- _Work to complete_: From the data that follows, print exactly the lines starting at the one containing "R104: 68k (CMP, VS) -> 68k (CMP, J102/2)" and ending at the one containing "C108: 68pF (GND, VOL) -> none"; include both of them and nothing more.

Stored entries
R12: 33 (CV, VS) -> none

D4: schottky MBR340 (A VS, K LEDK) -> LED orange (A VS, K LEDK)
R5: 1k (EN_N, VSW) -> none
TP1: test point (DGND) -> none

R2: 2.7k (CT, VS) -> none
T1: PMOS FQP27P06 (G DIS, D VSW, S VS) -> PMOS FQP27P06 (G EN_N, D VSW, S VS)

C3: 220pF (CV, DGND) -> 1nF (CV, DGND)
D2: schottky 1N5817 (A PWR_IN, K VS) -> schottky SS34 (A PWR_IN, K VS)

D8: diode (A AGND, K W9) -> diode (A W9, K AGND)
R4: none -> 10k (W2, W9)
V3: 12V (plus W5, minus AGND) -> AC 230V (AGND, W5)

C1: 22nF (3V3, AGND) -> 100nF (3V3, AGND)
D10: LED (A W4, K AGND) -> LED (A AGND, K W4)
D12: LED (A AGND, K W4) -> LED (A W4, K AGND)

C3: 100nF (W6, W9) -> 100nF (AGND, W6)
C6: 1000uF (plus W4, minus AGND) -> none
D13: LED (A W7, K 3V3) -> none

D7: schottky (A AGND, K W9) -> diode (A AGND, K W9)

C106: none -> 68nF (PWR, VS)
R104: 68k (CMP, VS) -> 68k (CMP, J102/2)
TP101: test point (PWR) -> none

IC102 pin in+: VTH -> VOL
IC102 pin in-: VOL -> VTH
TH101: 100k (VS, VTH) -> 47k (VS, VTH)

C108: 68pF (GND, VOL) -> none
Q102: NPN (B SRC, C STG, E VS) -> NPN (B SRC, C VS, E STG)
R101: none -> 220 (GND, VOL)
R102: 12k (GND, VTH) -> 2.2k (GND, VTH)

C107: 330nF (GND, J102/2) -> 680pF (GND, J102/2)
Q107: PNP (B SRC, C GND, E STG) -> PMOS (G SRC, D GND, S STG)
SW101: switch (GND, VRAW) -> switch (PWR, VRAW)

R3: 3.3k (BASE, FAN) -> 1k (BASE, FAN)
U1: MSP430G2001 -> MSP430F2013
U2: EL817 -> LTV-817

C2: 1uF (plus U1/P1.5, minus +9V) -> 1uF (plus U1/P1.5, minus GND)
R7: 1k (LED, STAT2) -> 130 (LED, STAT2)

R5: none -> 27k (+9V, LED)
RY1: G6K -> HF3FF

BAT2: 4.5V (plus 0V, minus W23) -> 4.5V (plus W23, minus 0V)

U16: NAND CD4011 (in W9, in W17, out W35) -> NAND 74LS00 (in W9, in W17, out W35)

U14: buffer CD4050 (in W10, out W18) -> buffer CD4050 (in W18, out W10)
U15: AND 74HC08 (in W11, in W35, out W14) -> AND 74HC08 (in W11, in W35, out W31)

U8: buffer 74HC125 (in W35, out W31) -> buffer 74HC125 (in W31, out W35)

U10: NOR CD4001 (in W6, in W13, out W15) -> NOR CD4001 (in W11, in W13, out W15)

- _Exercise solution_:
R104: 68k (CMP, VS) -> 68k (CMP, J102/2)
TP101: test point (PWR) -> none

IC102 pin in+: VTH -> VOL
IC102 pin in-: VOL -> VTH
TH101: 100k (VS, VTH) -> 47k (VS, VTH)

C108: 68pF (GND, VOL) -> none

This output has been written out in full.